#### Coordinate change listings
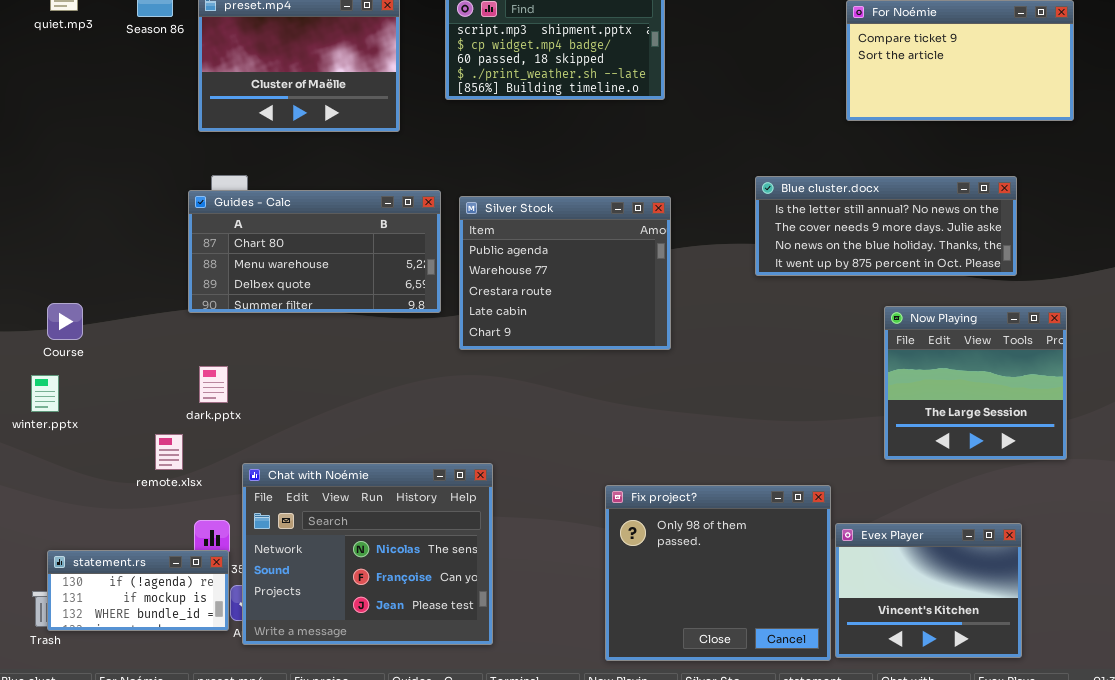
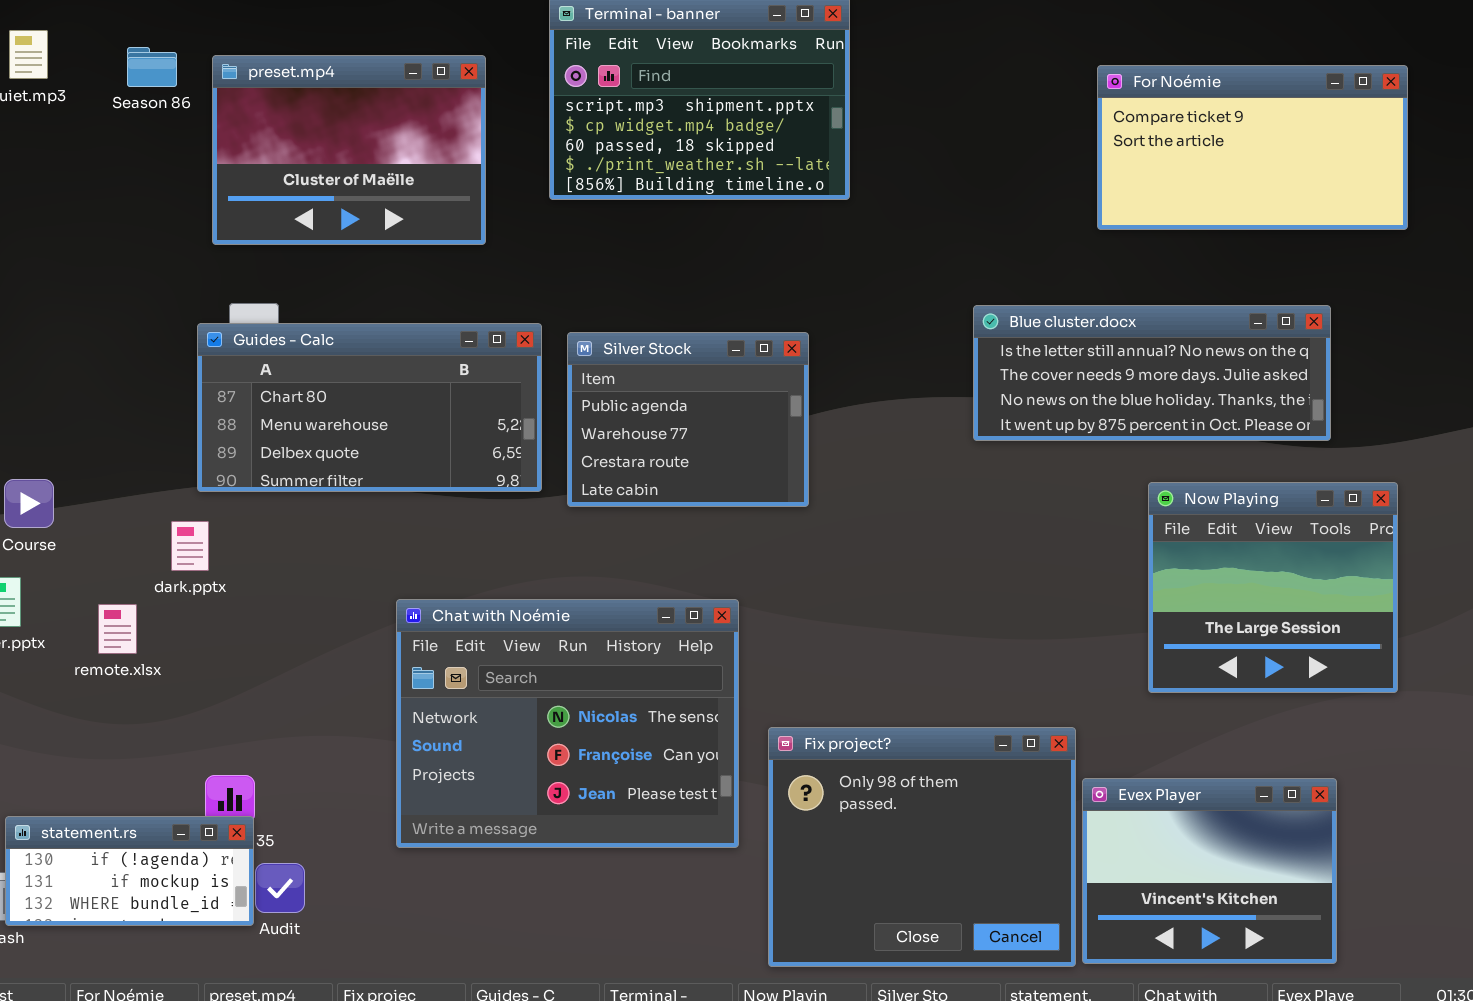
Silver Stock: [459,196,671,350] -> [567,332,809,507], resized
dark.pptx: [199,366,228,403] -> [171,521,209,571], moved
remote.xlsx: [155,434,183,470] -> [98,604,137,654], moved
Chat with Noémie: [242,463,493,645] -> [396,599,739,848], moved

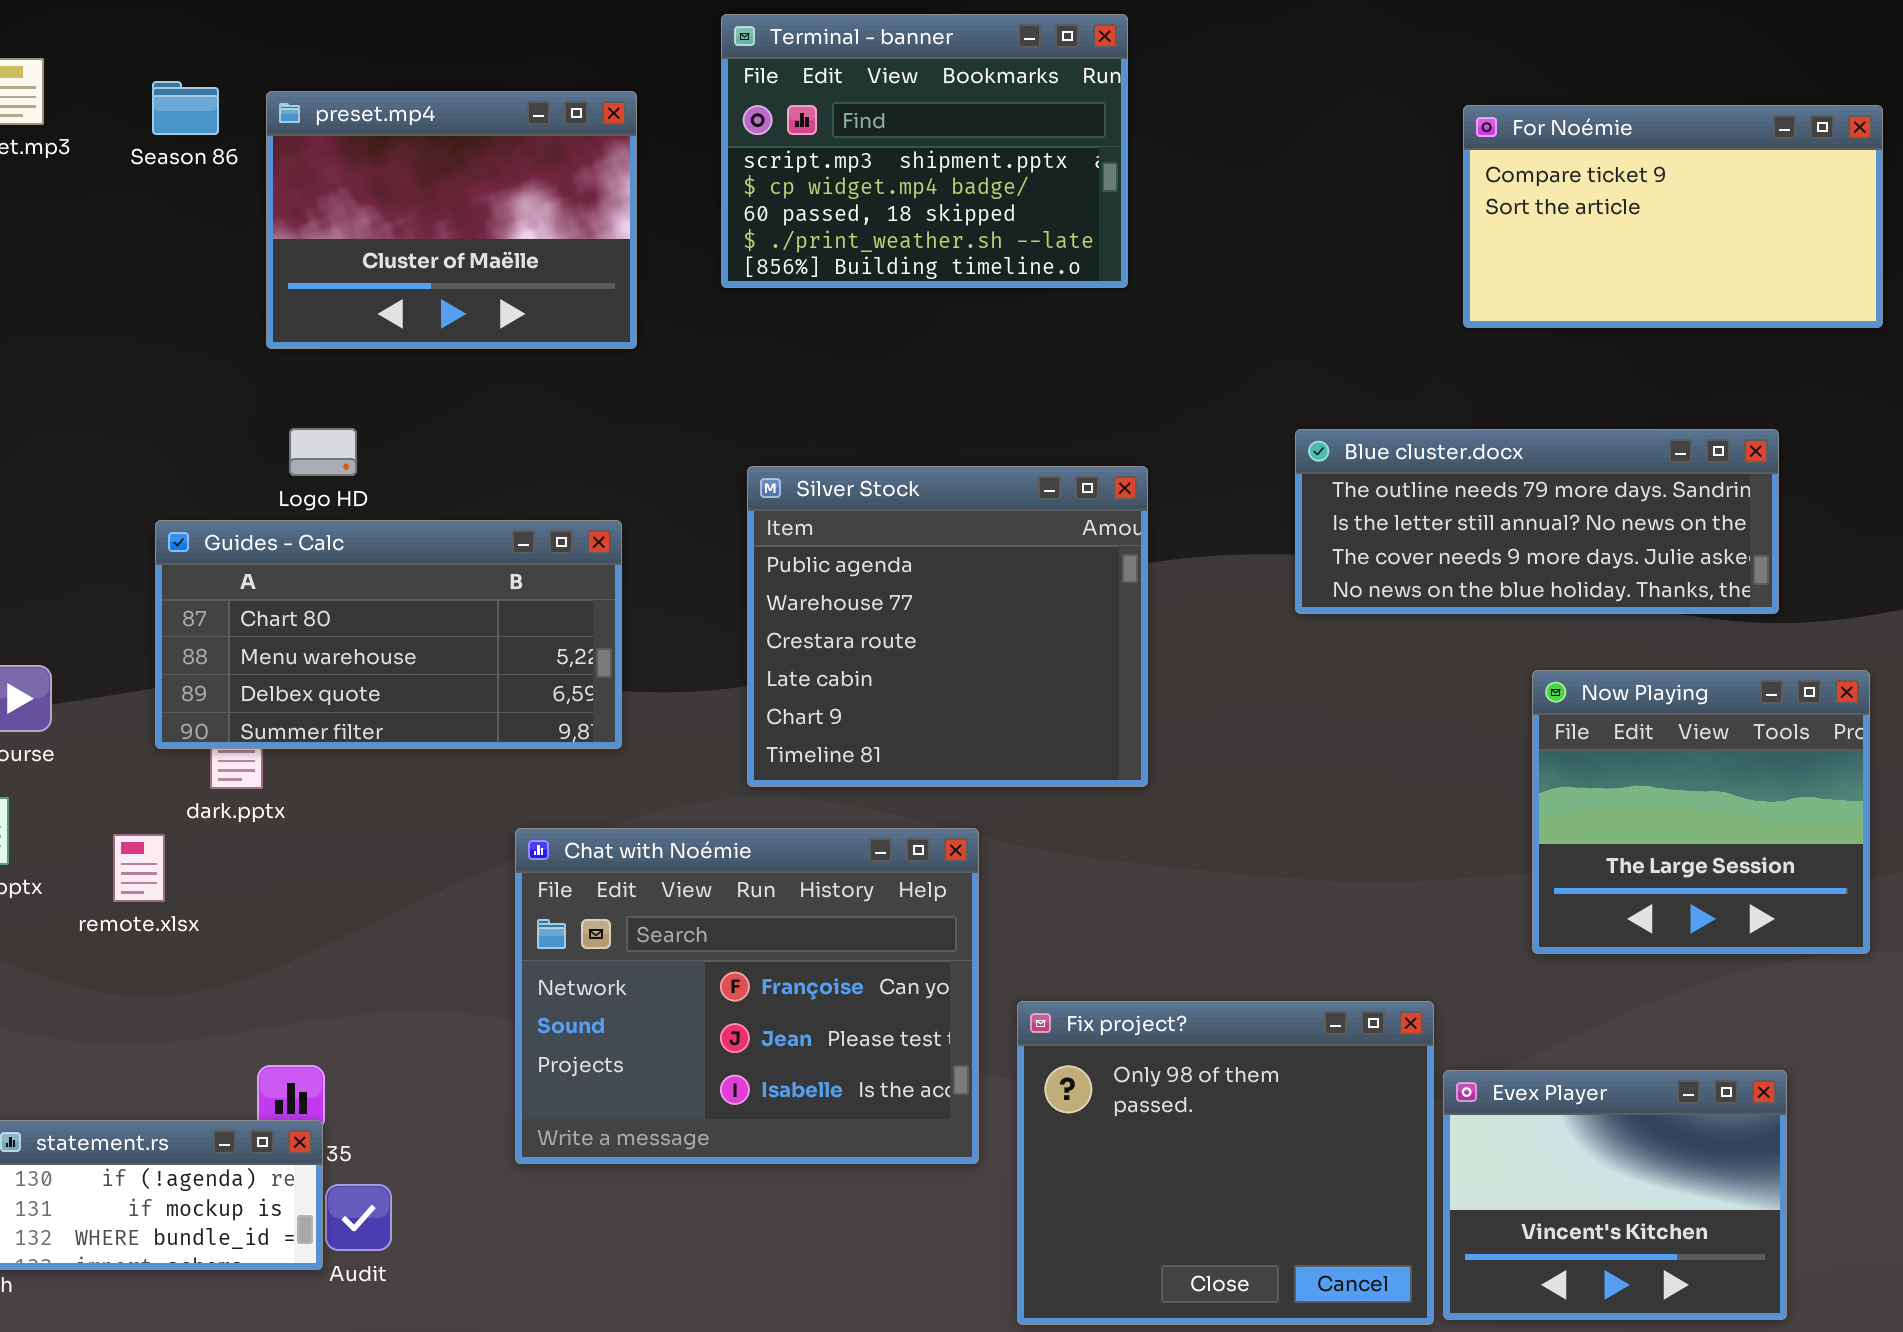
Blue cluster.docx: [973,305,1331,441] -> [1295,429,1779,614], scrolled up 1 row
Guides - Calc: [197,323,542,492] -> [155,520,622,749], moved
Silver Stock: [567,332,809,507] -> [747,466,1148,787], resized
Chat with Noémie: [396,599,739,848] -> [515,828,979,1164], scrolled down 1 row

#### EXERCISE GOAL
Please transcribe the lines from the one containing "Blue cluster.docx: [973,305,1331,441]" through the last line of the records. Include both ends and nothing else.

#### THE COMPLETED TASK
Blue cluster.docx: [973,305,1331,441] -> [1295,429,1779,614], scrolled up 1 row
Guides - Calc: [197,323,542,492] -> [155,520,622,749], moved
Silver Stock: [567,332,809,507] -> [747,466,1148,787], resized
Chat with Noémie: [396,599,739,848] -> [515,828,979,1164], scrolled down 1 row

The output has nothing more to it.